Aim of the exercise – Write out exactly the lines from the first line of the records below through the line that contains "(664, 351) = (498, 256): purple fork -> none", and stop there.

Records provided –
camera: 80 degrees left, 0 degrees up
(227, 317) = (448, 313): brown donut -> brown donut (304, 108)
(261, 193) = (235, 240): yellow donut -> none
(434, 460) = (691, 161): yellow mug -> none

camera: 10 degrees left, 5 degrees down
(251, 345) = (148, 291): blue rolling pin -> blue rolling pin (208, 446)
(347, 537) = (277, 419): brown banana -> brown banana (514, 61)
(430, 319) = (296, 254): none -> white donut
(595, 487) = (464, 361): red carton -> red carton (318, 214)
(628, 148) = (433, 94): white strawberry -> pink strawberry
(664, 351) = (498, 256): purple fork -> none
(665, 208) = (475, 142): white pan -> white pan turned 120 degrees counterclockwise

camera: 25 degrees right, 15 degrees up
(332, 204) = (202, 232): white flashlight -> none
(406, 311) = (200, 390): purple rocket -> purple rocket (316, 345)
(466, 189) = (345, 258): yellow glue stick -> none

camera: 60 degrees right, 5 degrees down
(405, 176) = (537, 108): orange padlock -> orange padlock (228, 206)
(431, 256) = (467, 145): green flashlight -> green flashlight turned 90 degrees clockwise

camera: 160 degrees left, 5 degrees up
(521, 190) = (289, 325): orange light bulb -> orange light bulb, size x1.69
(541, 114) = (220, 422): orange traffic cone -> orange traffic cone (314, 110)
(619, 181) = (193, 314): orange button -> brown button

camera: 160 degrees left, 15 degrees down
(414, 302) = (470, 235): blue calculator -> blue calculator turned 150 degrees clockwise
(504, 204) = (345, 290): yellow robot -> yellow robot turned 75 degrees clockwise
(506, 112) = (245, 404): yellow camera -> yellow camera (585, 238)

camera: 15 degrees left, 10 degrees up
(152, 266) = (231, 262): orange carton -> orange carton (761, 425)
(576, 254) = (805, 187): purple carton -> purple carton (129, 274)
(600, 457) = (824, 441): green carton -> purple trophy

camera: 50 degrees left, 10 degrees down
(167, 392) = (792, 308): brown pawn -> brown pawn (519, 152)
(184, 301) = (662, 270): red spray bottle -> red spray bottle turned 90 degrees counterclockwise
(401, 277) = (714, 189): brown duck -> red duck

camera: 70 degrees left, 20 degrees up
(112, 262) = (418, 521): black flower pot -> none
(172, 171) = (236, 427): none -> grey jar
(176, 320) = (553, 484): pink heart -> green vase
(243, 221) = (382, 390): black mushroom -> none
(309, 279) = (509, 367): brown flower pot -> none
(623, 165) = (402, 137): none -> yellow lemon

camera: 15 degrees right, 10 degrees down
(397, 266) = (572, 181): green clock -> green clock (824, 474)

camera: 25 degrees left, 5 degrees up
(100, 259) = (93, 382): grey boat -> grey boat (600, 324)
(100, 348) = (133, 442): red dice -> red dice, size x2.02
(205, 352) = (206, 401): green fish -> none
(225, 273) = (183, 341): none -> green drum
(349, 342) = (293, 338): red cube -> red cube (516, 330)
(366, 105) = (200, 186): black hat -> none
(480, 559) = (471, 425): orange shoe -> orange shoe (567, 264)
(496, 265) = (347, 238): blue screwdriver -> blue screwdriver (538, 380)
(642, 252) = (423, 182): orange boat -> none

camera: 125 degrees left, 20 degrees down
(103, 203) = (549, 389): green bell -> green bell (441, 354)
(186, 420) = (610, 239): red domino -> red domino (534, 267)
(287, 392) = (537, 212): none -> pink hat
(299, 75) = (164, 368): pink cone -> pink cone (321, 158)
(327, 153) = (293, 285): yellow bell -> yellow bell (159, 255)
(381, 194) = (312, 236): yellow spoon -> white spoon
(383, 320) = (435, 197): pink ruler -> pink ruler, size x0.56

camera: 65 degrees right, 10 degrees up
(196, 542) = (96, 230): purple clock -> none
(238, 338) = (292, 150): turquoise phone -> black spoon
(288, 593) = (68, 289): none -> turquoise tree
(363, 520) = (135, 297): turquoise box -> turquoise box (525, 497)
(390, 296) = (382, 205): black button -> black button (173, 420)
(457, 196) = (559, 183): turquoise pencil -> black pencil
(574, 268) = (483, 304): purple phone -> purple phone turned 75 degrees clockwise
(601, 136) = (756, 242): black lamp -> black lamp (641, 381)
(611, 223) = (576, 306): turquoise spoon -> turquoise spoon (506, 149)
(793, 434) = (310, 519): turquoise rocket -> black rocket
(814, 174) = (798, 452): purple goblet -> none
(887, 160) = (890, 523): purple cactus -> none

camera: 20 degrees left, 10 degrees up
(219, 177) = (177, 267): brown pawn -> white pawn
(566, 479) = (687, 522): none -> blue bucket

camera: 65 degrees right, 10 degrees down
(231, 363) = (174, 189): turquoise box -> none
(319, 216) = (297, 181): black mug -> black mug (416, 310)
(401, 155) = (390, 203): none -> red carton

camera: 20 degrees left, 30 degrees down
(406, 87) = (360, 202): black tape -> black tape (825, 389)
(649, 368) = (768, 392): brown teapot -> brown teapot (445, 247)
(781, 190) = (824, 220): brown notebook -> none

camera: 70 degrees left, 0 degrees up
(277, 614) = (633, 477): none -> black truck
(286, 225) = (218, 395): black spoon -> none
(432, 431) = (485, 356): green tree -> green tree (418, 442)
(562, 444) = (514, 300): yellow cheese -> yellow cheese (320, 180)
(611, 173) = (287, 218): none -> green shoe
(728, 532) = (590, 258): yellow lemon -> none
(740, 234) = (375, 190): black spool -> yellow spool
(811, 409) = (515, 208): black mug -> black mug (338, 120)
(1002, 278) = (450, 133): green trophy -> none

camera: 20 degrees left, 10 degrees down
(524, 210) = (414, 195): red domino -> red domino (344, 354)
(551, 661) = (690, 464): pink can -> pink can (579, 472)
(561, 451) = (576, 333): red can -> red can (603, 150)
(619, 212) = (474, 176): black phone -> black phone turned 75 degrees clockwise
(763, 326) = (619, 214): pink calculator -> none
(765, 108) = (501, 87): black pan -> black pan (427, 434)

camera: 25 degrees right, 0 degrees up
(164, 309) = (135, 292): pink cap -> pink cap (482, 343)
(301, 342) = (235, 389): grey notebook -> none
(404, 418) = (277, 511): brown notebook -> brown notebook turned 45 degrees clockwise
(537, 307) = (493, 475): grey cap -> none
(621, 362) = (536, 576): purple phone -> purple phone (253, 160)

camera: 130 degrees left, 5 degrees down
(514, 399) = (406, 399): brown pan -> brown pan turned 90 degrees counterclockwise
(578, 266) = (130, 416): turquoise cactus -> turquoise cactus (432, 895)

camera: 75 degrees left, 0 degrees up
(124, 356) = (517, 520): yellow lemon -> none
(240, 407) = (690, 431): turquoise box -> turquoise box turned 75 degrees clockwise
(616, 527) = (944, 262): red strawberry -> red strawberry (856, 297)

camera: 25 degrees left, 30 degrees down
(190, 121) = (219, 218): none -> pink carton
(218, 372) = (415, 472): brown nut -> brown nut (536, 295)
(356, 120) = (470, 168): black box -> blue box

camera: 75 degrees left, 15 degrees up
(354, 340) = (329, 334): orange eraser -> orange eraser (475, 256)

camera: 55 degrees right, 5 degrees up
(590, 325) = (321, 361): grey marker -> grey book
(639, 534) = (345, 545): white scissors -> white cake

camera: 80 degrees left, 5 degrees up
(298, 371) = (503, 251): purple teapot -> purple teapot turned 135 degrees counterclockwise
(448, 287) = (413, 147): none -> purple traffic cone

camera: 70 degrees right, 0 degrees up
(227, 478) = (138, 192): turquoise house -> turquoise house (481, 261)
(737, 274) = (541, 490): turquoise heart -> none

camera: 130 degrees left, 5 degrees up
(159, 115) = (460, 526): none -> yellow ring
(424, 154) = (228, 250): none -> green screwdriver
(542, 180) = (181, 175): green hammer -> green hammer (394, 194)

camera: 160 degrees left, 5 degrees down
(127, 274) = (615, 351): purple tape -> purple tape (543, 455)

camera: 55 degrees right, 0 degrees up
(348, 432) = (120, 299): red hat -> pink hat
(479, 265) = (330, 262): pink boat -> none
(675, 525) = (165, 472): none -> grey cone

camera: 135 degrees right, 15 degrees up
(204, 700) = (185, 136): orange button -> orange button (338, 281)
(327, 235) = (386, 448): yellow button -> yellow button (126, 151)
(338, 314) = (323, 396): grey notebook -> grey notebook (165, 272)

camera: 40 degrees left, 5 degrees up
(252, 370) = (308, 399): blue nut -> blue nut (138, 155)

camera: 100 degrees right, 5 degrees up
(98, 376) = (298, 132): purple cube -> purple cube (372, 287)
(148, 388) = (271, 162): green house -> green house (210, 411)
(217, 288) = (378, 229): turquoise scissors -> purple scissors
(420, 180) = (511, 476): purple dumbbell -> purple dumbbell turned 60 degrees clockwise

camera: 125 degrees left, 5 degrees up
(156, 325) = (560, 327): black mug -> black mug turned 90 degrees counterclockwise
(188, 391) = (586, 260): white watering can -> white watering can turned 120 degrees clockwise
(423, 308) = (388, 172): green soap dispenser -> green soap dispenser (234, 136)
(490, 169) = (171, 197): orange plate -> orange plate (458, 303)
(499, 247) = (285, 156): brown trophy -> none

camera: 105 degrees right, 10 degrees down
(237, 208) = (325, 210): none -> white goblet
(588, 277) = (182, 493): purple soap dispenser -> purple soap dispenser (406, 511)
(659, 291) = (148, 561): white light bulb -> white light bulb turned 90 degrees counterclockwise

Response to this exercise –
camera: 80 degrees left, 0 degrees up
(227, 317) = (448, 313): brown donut -> brown donut (304, 108)
(261, 193) = (235, 240): yellow donut -> none
(434, 460) = (691, 161): yellow mug -> none

camera: 10 degrees left, 5 degrees down
(251, 345) = (148, 291): blue rolling pin -> blue rolling pin (208, 446)
(347, 537) = (277, 419): brown banana -> brown banana (514, 61)
(430, 319) = (296, 254): none -> white donut
(595, 487) = (464, 361): red carton -> red carton (318, 214)
(628, 148) = (433, 94): white strawberry -> pink strawberry
(664, 351) = (498, 256): purple fork -> none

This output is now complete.